- **YOUR ASSIGNMENT**
Each line of the records below that holds "blue" should be returned.
[[ ENTRIES PROVIDED, beginning ]]
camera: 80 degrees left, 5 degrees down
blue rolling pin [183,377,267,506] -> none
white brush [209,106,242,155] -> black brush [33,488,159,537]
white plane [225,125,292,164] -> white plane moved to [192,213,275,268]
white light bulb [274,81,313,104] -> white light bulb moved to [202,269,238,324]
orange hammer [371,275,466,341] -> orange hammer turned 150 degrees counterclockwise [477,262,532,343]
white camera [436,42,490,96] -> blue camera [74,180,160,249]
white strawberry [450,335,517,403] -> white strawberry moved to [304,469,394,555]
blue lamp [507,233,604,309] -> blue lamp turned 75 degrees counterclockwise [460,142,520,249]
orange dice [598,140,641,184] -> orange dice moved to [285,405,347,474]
[[ ENTRIES PROVIDED, end ]]
[[ ENTRIES PROVIDED, beginning ]]
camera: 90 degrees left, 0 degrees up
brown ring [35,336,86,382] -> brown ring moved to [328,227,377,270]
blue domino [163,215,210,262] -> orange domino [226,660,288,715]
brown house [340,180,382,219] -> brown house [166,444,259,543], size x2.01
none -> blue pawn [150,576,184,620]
[[ ENTRIES PROVIDED, end ]]
[[ ENTRIES PROVIDED, beginning ]]
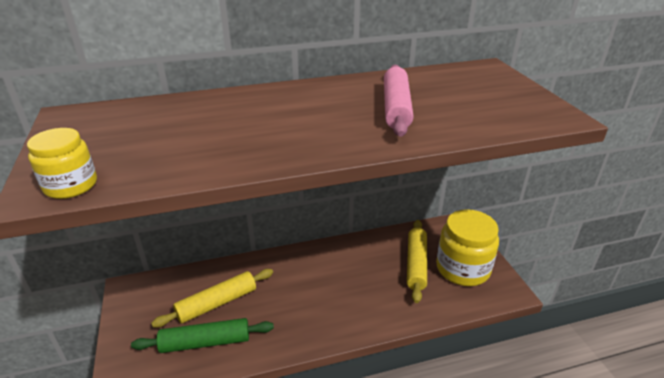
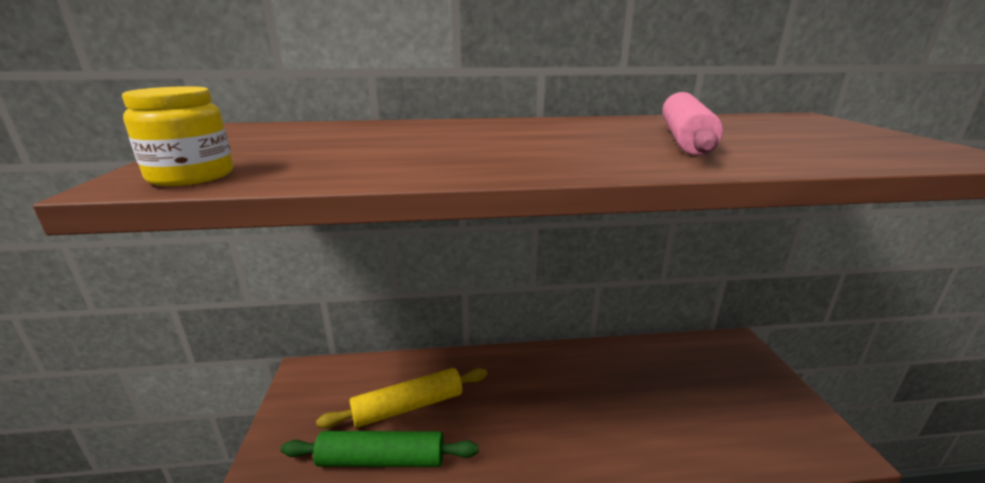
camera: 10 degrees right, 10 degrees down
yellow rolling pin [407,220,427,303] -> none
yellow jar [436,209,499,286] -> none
[[ ENTRIES PROVIDED, end ]]
- **ANSWER BOX**
blue rolling pin [183,377,267,506] -> none
white camera [436,42,490,96] -> blue camera [74,180,160,249]
blue lamp [507,233,604,309] -> blue lamp turned 75 degrees counterclockwise [460,142,520,249]
blue domino [163,215,210,262] -> orange domino [226,660,288,715]
none -> blue pawn [150,576,184,620]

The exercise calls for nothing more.